Task directions → Each line from the one containing "black marker [321,210,365,261]" through the last line of the data below is to be written out verbatim, and nothing more.

Records to process →
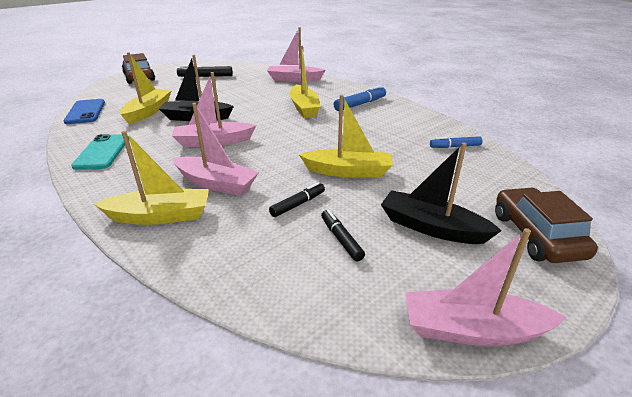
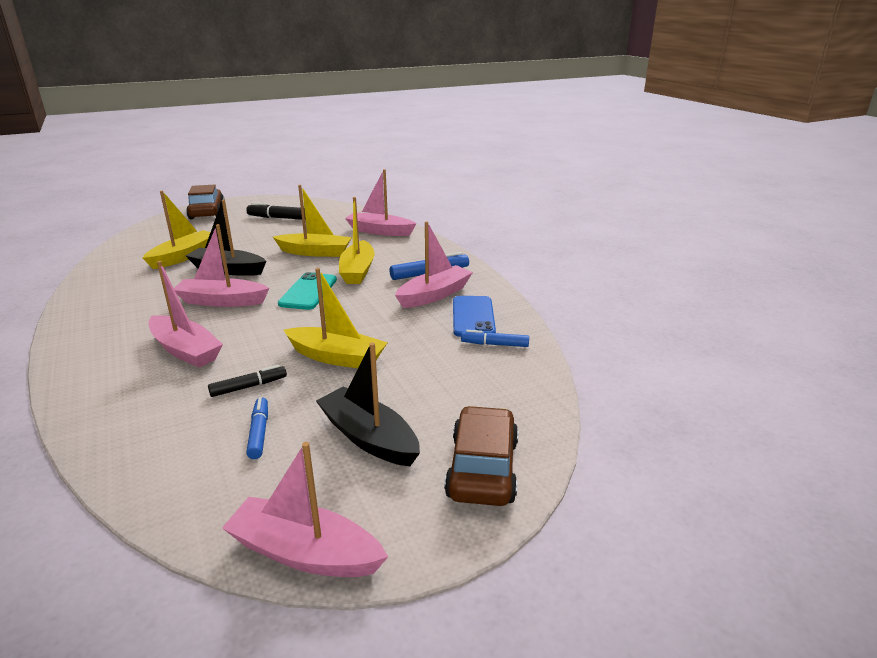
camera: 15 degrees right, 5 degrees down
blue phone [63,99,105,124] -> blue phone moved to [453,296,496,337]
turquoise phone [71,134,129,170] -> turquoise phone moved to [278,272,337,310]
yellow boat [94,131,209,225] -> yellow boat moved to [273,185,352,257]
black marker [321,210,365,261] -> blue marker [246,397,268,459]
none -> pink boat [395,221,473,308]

Answer box →
black marker [321,210,365,261] -> blue marker [246,397,268,459]
none -> pink boat [395,221,473,308]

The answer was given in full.